TASK PROMPT: Report back every line from the entries below in which the word "none" occurs.

#### DATA SECTION

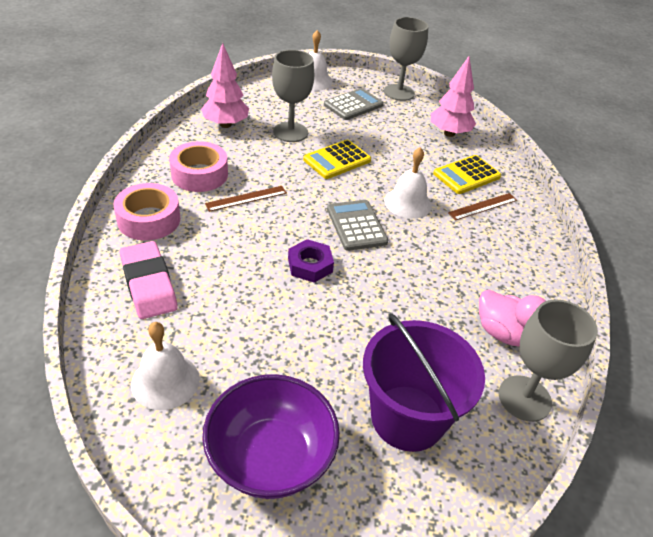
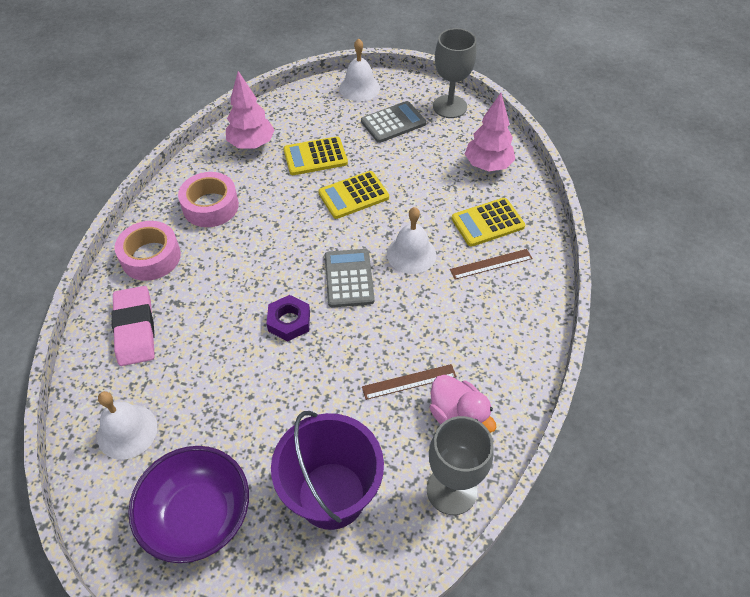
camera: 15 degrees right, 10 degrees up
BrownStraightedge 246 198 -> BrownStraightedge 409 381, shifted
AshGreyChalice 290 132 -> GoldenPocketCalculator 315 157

########
#### DATA SECTION

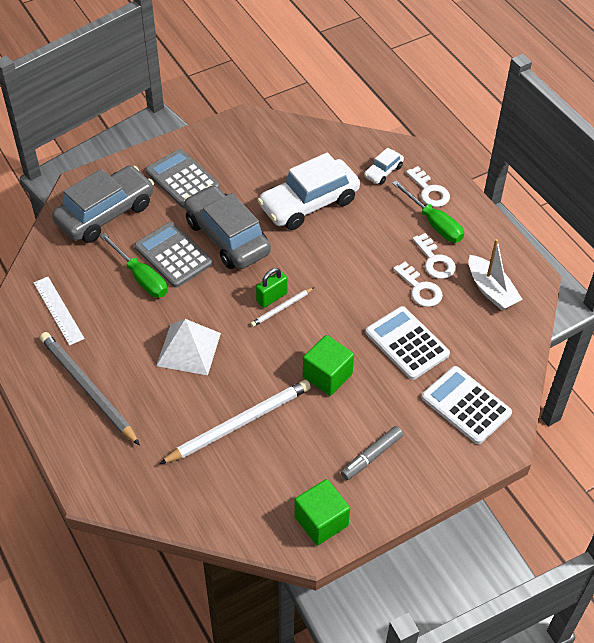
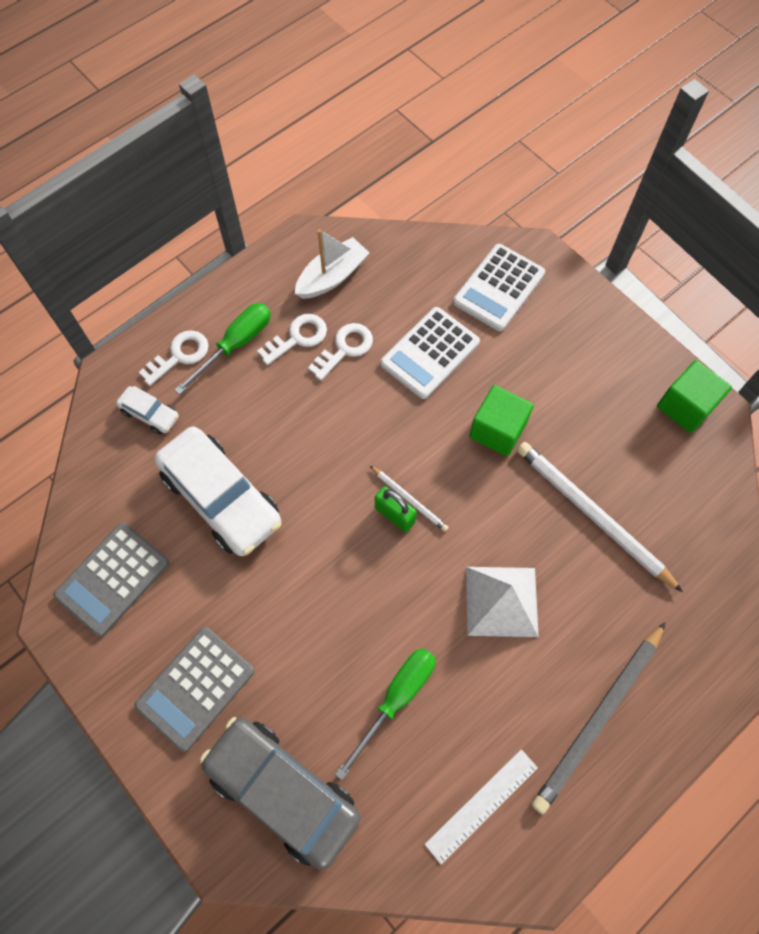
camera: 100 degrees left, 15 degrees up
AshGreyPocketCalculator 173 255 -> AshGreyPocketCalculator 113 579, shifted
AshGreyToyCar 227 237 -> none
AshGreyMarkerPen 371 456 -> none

########

EXERCISE SOLUTION:
AshGreyToyCar 227 237 -> none
AshGreyMarkerPen 371 456 -> none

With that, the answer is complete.